[Records from a collection]
▬▬▬▬▬▬

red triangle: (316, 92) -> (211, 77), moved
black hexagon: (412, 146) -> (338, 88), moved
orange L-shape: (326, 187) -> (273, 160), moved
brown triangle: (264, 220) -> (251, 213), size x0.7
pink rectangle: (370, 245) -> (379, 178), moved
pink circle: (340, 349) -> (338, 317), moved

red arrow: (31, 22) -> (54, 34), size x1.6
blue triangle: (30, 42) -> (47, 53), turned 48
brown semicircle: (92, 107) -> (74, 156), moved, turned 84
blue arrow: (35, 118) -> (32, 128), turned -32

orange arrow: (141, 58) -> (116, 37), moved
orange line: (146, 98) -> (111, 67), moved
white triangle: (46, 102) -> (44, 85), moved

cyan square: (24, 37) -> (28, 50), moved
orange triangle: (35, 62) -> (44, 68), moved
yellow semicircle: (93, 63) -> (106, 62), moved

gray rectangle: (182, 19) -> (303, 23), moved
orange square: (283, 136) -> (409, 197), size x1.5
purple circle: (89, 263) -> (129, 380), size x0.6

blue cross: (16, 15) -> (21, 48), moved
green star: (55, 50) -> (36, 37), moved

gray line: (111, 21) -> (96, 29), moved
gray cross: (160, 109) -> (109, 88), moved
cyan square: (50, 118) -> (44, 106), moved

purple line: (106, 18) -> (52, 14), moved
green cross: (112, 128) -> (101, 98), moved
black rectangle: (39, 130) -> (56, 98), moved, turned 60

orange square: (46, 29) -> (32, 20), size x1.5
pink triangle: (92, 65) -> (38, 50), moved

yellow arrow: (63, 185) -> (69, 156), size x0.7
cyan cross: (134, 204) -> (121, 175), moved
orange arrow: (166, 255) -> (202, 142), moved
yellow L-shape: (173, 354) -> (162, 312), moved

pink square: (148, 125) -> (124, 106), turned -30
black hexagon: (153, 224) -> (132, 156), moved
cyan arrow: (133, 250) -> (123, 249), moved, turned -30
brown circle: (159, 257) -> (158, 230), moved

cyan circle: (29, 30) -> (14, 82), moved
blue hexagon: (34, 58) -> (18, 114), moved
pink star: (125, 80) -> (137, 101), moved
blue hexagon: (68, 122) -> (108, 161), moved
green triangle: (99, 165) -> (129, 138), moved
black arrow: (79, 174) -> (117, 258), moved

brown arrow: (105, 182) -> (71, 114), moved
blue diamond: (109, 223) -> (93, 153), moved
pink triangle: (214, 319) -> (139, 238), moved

▬▬▬▬▬▬

* _WHAT IS BEING ASKED_
Show every line from the entries above in which the word "shape" appears.

* _ANSWER SECTION_
orange L-shape: (326, 187) -> (273, 160), moved
yellow L-shape: (173, 354) -> (162, 312), moved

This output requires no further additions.